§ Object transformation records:
^^^^
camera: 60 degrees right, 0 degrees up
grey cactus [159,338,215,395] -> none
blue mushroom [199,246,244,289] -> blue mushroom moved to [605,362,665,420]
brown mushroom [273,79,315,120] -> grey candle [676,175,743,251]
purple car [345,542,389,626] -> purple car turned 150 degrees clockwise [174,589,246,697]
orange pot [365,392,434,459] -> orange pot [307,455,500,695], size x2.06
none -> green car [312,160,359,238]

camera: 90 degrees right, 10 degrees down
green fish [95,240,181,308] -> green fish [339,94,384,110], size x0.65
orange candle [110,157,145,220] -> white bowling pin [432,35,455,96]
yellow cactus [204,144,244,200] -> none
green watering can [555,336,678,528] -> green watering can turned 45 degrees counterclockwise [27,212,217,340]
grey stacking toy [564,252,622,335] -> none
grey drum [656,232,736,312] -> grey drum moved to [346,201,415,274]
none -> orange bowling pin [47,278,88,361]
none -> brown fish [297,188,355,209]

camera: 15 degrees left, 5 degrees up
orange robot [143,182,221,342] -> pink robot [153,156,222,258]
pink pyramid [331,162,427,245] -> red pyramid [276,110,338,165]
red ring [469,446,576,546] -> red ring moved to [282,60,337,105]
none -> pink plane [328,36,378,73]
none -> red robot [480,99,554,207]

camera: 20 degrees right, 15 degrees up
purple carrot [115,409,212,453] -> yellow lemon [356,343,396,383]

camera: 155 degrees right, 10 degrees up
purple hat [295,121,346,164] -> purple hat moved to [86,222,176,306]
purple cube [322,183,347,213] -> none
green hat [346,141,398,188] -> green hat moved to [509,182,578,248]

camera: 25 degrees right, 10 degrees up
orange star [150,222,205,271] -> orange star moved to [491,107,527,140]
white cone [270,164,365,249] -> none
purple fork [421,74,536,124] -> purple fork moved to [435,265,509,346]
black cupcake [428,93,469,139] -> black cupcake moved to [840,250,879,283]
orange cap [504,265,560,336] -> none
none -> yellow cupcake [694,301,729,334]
^^^^
§ WHAT THIS TASK INVOLVES: Give every line above again, word for word.

§ REPLY TO THE TASK:
camera: 60 degrees right, 0 degrees up
grey cactus [159,338,215,395] -> none
blue mushroom [199,246,244,289] -> blue mushroom moved to [605,362,665,420]
brown mushroom [273,79,315,120] -> grey candle [676,175,743,251]
purple car [345,542,389,626] -> purple car turned 150 degrees clockwise [174,589,246,697]
orange pot [365,392,434,459] -> orange pot [307,455,500,695], size x2.06
none -> green car [312,160,359,238]

camera: 90 degrees right, 10 degrees down
green fish [95,240,181,308] -> green fish [339,94,384,110], size x0.65
orange candle [110,157,145,220] -> white bowling pin [432,35,455,96]
yellow cactus [204,144,244,200] -> none
green watering can [555,336,678,528] -> green watering can turned 45 degrees counterclockwise [27,212,217,340]
grey stacking toy [564,252,622,335] -> none
grey drum [656,232,736,312] -> grey drum moved to [346,201,415,274]
none -> orange bowling pin [47,278,88,361]
none -> brown fish [297,188,355,209]

camera: 15 degrees left, 5 degrees up
orange robot [143,182,221,342] -> pink robot [153,156,222,258]
pink pyramid [331,162,427,245] -> red pyramid [276,110,338,165]
red ring [469,446,576,546] -> red ring moved to [282,60,337,105]
none -> pink plane [328,36,378,73]
none -> red robot [480,99,554,207]

camera: 20 degrees right, 15 degrees up
purple carrot [115,409,212,453] -> yellow lemon [356,343,396,383]

camera: 155 degrees right, 10 degrees up
purple hat [295,121,346,164] -> purple hat moved to [86,222,176,306]
purple cube [322,183,347,213] -> none
green hat [346,141,398,188] -> green hat moved to [509,182,578,248]

camera: 25 degrees right, 10 degrees up
orange star [150,222,205,271] -> orange star moved to [491,107,527,140]
white cone [270,164,365,249] -> none
purple fork [421,74,536,124] -> purple fork moved to [435,265,509,346]
black cupcake [428,93,469,139] -> black cupcake moved to [840,250,879,283]
orange cap [504,265,560,336] -> none
none -> yellow cupcake [694,301,729,334]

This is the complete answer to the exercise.